Below are records with pictures; copy word for word only the lines between the line with "D7: LED (A GND, K IND) -> LED (A IND, K GND)" and the line with "Q3: PNP (B EN_N, C", inclusive, and drop the pictures.

____

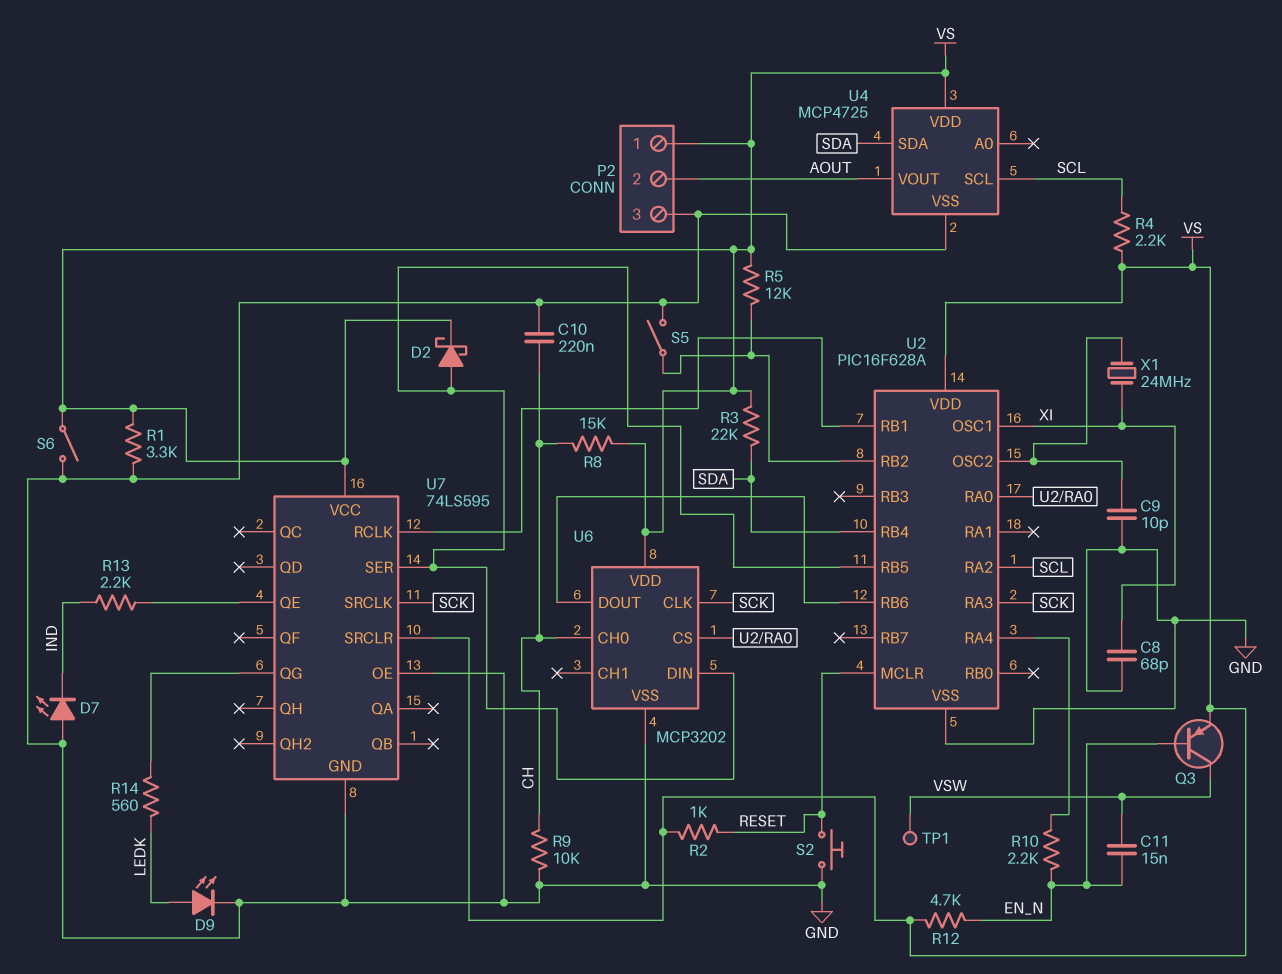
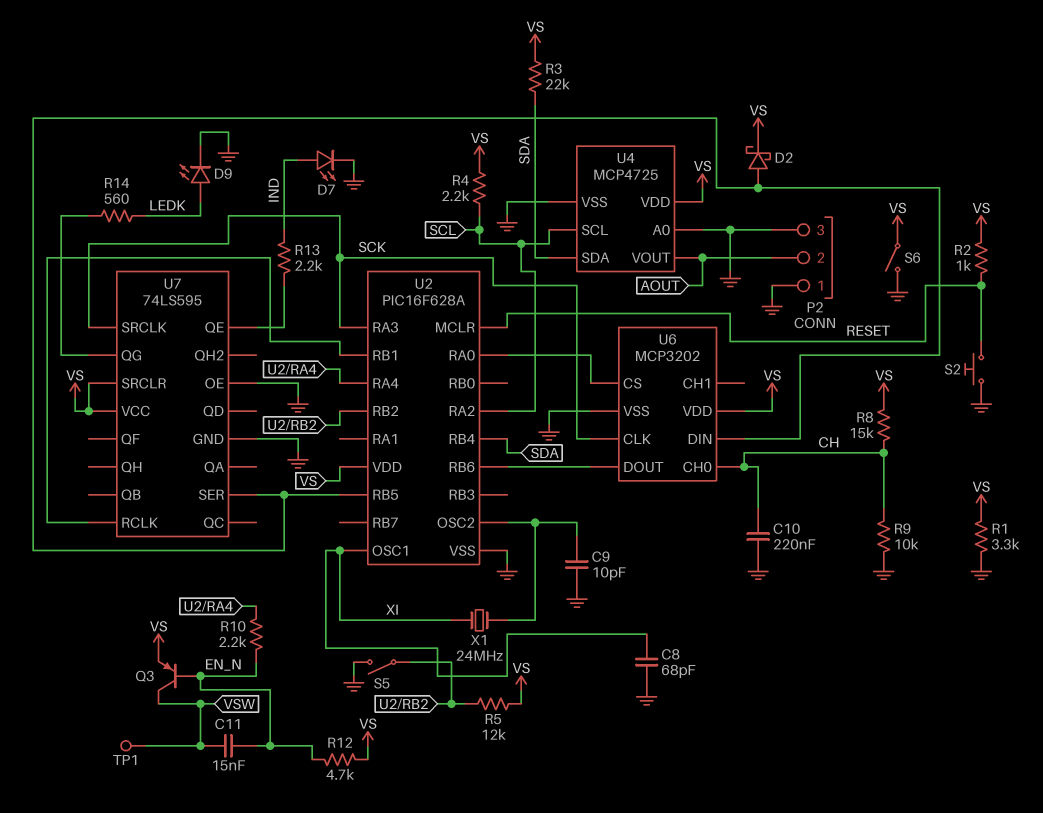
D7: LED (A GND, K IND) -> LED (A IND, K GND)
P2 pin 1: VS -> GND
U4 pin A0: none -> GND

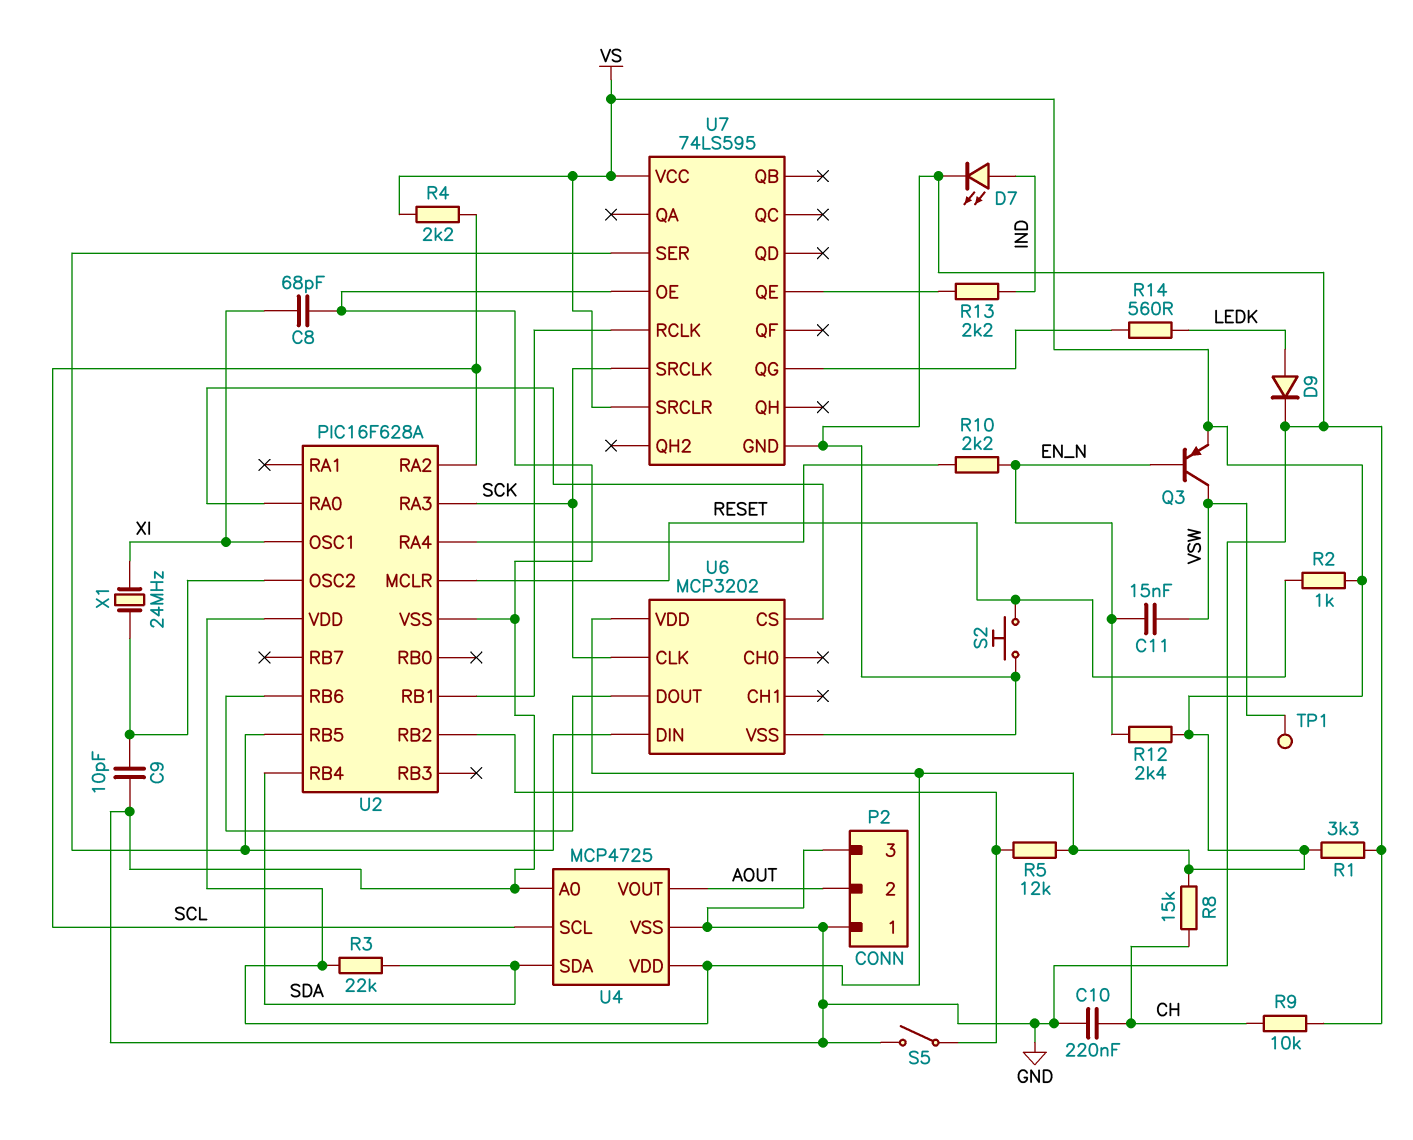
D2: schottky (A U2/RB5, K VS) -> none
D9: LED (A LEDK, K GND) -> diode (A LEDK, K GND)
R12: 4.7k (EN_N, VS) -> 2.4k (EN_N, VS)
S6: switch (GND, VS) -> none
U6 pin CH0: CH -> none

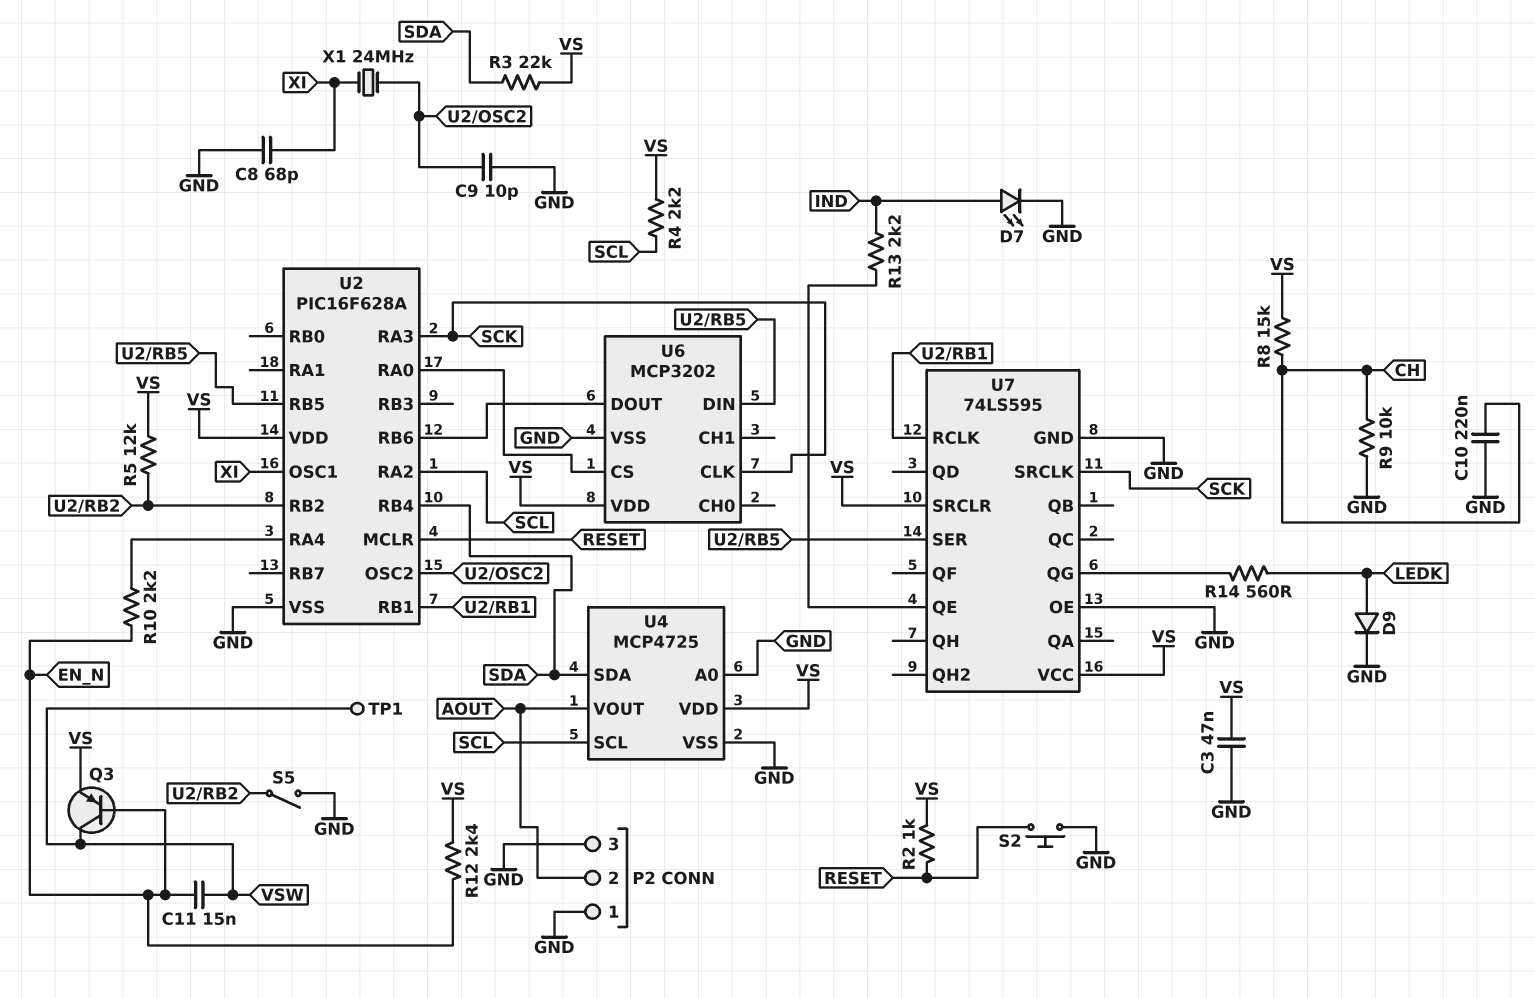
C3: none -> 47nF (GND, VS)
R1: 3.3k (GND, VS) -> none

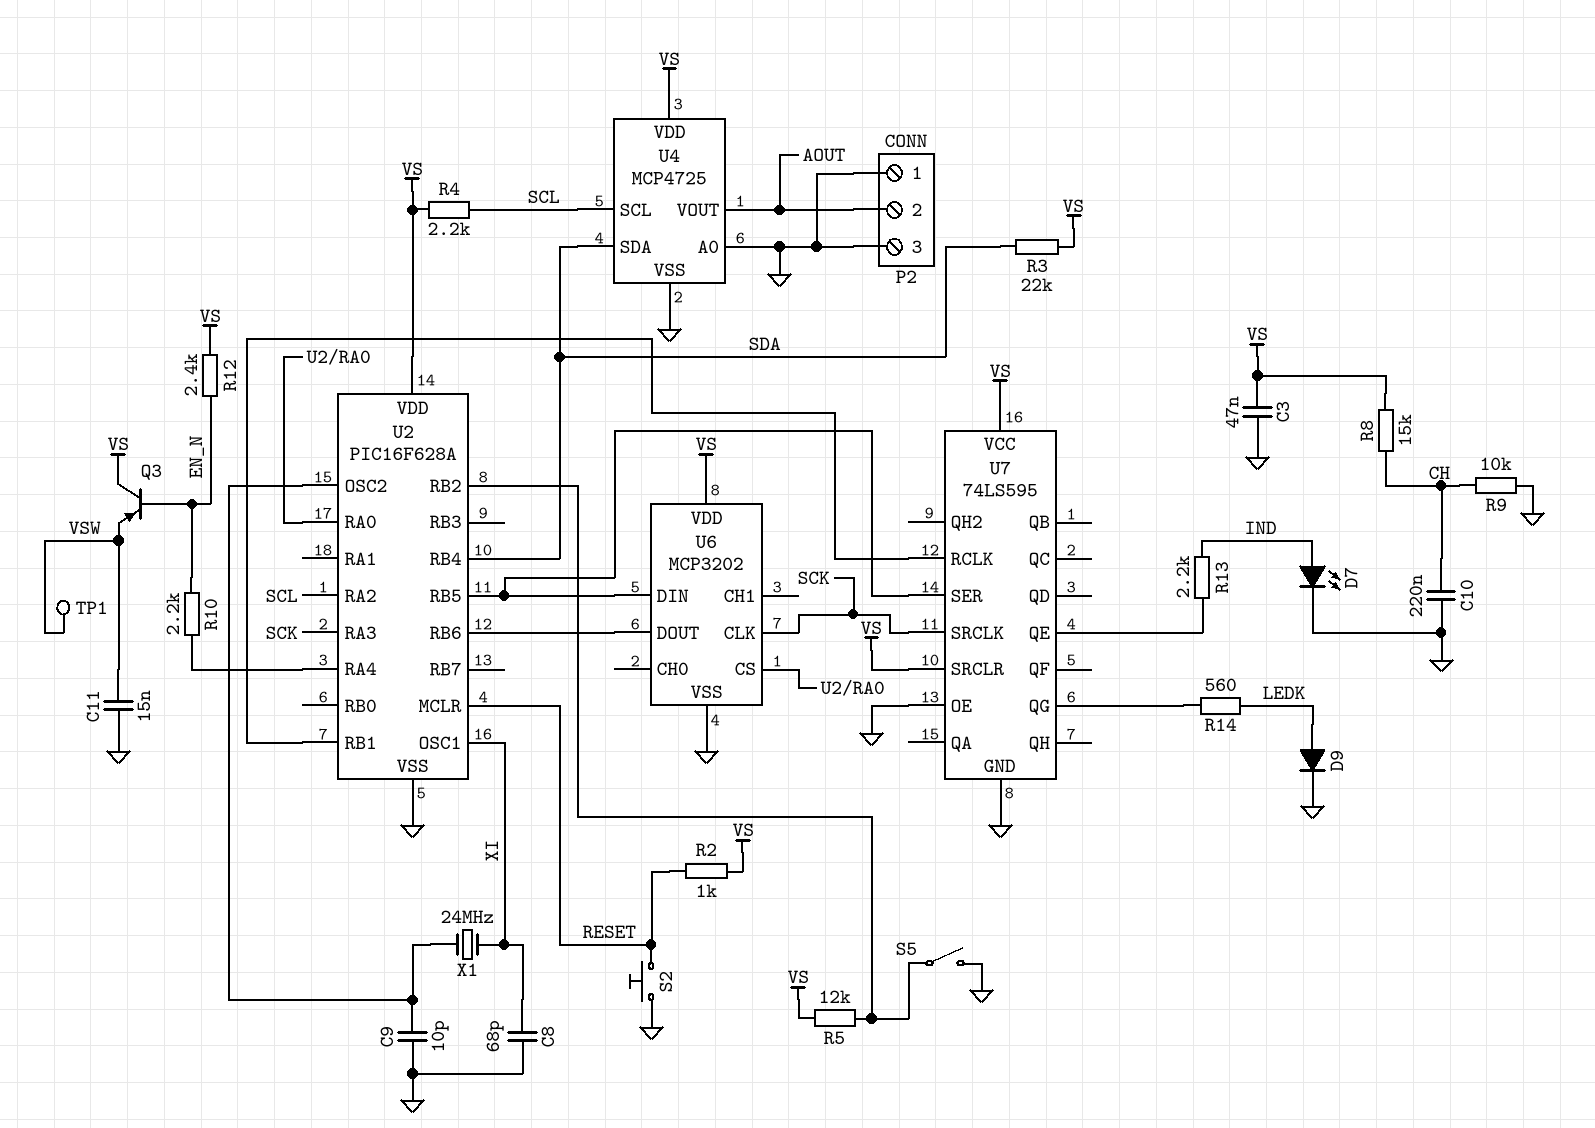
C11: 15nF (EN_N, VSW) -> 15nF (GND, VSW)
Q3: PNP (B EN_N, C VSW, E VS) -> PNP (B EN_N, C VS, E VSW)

____

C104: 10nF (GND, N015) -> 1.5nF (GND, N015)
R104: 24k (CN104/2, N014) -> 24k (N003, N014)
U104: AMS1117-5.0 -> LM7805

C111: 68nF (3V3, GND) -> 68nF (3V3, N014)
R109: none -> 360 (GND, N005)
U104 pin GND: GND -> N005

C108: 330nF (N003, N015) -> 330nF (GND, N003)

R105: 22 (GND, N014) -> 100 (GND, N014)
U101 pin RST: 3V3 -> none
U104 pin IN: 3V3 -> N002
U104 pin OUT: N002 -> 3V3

____

▸ WORKED SOLUTION:
D7: LED (A GND, K IND) -> LED (A IND, K GND)
P2 pin 1: VS -> GND
U4 pin A0: none -> GND

D2: schottky (A U2/RB5, K VS) -> none
D9: LED (A LEDK, K GND) -> diode (A LEDK, K GND)
R12: 4.7k (EN_N, VS) -> 2.4k (EN_N, VS)
S6: switch (GND, VS) -> none
U6 pin CH0: CH -> none

C3: none -> 47nF (GND, VS)
R1: 3.3k (GND, VS) -> none

C11: 15nF (EN_N, VSW) -> 15nF (GND, VSW)
Q3: PNP (B EN_N, C VSW, E VS) -> PNP (B EN_N, C VS, E VSW)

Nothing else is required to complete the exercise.